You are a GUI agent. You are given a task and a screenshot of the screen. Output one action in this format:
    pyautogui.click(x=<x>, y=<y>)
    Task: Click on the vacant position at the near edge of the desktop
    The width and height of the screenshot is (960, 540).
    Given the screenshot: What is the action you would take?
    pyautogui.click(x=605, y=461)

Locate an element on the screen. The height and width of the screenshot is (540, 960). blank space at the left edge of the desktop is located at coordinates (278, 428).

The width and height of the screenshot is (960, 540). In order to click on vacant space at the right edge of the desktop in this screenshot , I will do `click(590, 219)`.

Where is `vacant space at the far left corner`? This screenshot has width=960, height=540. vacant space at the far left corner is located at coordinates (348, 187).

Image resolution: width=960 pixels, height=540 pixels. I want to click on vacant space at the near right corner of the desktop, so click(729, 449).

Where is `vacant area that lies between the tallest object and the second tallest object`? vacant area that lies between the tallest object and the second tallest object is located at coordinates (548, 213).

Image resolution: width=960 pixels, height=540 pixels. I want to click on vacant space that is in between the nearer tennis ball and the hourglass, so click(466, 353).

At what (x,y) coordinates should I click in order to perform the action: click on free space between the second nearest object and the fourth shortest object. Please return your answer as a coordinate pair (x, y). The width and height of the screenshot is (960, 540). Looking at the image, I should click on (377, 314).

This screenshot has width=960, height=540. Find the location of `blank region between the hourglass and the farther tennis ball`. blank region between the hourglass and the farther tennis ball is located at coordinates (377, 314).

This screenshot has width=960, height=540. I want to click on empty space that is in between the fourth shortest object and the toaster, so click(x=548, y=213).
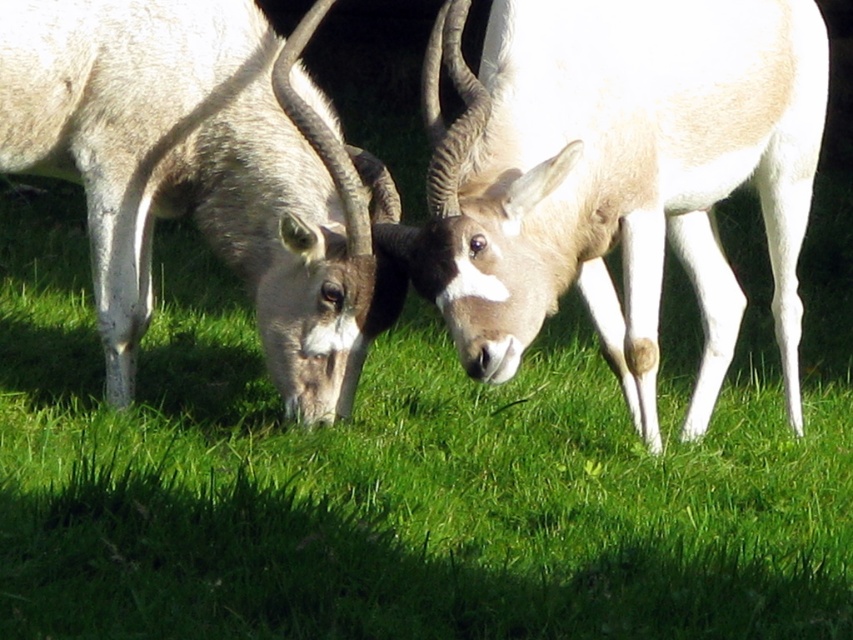
You are an animal keeper in a zoo and need to place a feeding station for the antelopes. The feeding station must be placed exactly where the green grass at center is located. What are the coordinates where you should place the feeding station?

The coordinates for the green grass at center are at point [412,468], so you should place the feeding station there.

You are standing in the field and see the green grass at center and the white woolen antelope at center. Which object is located to the right of the other?

The green grass at center is to the right of the white woolen antelope at center according to the description.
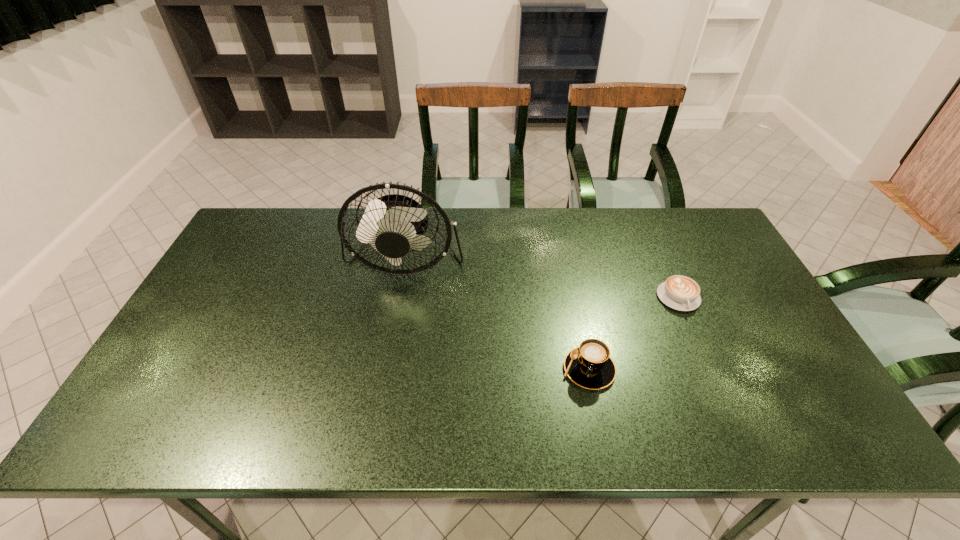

┄┄┄┄┄┄┄┄┄┄┄┄┄┄┄┄┄┄┄┄

■ Assignment: Please copy all the records above word for word, leaving out the pictures.

■ Written solution:
You are a GUI agent. You are given a task and a screenshot of the screen. Output one action in this format:
    pyautogui.click(x=<x>, y=<y>)
    Task: Click on the vacant position at the near edge of the desktop
    The width and height of the screenshot is (960, 540).
    Given the screenshot: What is the action you would take?
    pyautogui.click(x=605, y=461)

Locate an element on the screen. The height and width of the screenshot is (540, 960). blank space at the left edge of the desktop is located at coordinates (278, 428).

The width and height of the screenshot is (960, 540). In order to click on vacant space at the right edge of the desktop in this screenshot , I will do `click(590, 219)`.

Where is `vacant space at the far left corner`? This screenshot has width=960, height=540. vacant space at the far left corner is located at coordinates (348, 187).

Image resolution: width=960 pixels, height=540 pixels. I want to click on vacant space at the near right corner of the desktop, so click(729, 449).

Where is `vacant area that lies between the tallest object and the second tallest object`? vacant area that lies between the tallest object and the second tallest object is located at coordinates (548, 213).

Image resolution: width=960 pixels, height=540 pixels. I want to click on vacant space that is in between the nearer tennis ball and the hourglass, so click(466, 353).

At what (x,y) coordinates should I click in order to perform the action: click on free space between the second nearest object and the fourth shortest object. Please return your answer as a coordinate pair (x, y). The width and height of the screenshot is (960, 540). Looking at the image, I should click on (377, 314).

This screenshot has width=960, height=540. Find the location of `blank region between the hourglass and the farther tennis ball`. blank region between the hourglass and the farther tennis ball is located at coordinates (377, 314).

This screenshot has width=960, height=540. I want to click on empty space that is in between the fourth shortest object and the toaster, so click(x=548, y=213).
You are an animal keeper in a zoo and need to place a feeding station for the antelopes. The feeding station must be placed exactly where the green grass at center is located. What are the coordinates where you should place the feeding station?

The coordinates for the green grass at center are at point [412,468], so you should place the feeding station there.

You are standing in the field and see the green grass at center and the white woolen antelope at center. Which object is located to the right of the other?

The green grass at center is to the right of the white woolen antelope at center according to the description.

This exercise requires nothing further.